Records excerpted from a collection
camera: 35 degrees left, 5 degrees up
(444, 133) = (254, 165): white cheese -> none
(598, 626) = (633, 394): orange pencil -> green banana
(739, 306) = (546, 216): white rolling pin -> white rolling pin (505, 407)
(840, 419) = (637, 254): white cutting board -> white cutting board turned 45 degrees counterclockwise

* * *

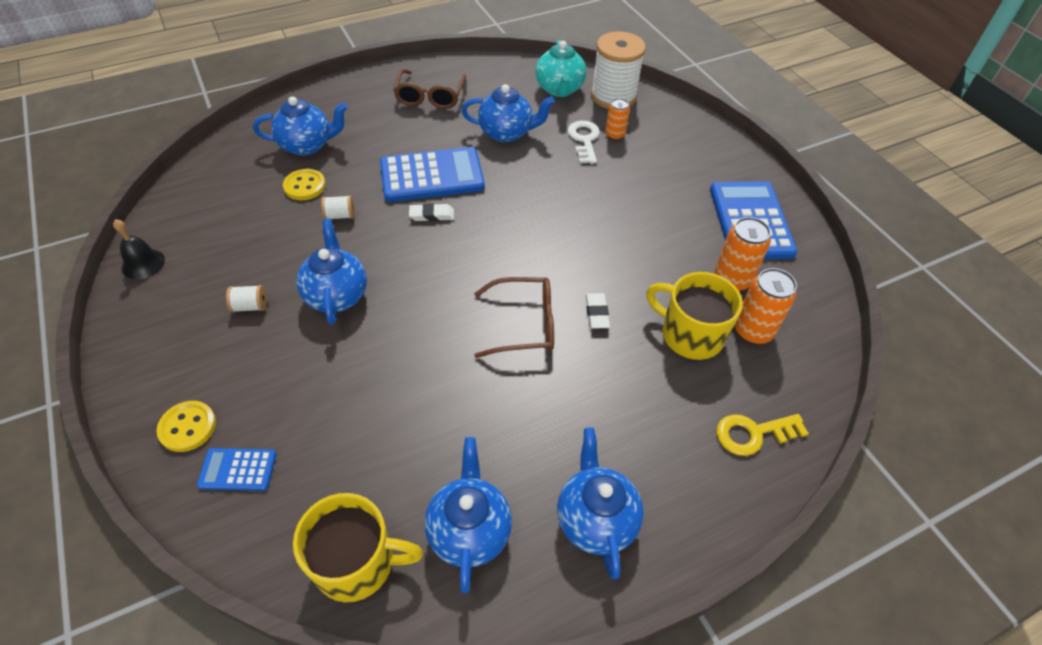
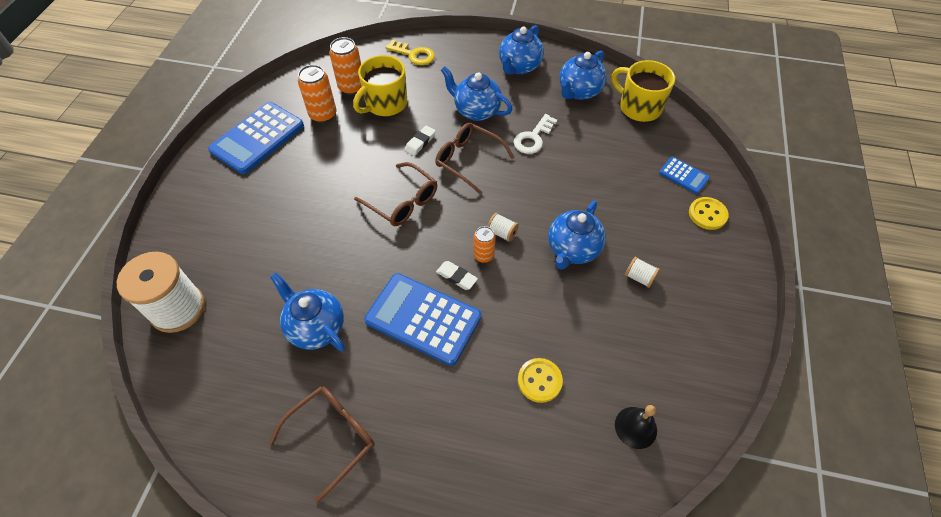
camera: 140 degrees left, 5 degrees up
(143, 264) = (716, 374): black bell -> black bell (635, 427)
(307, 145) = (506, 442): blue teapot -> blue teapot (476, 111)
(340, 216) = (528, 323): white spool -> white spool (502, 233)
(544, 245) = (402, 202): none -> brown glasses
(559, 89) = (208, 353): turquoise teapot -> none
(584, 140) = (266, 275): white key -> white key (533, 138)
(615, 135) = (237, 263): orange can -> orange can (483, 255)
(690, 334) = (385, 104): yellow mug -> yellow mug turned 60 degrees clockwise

■ WHAT THE EXERCISE ASKS ■
From the records above, return each line where "white" occurs.

■ FINAL ANSWER ■
(444, 133) = (254, 165): white cheese -> none
(739, 306) = (546, 216): white rolling pin -> white rolling pin (505, 407)
(840, 419) = (637, 254): white cutting board -> white cutting board turned 45 degrees counterclockwise
(340, 216) = (528, 323): white spool -> white spool (502, 233)
(584, 140) = (266, 275): white key -> white key (533, 138)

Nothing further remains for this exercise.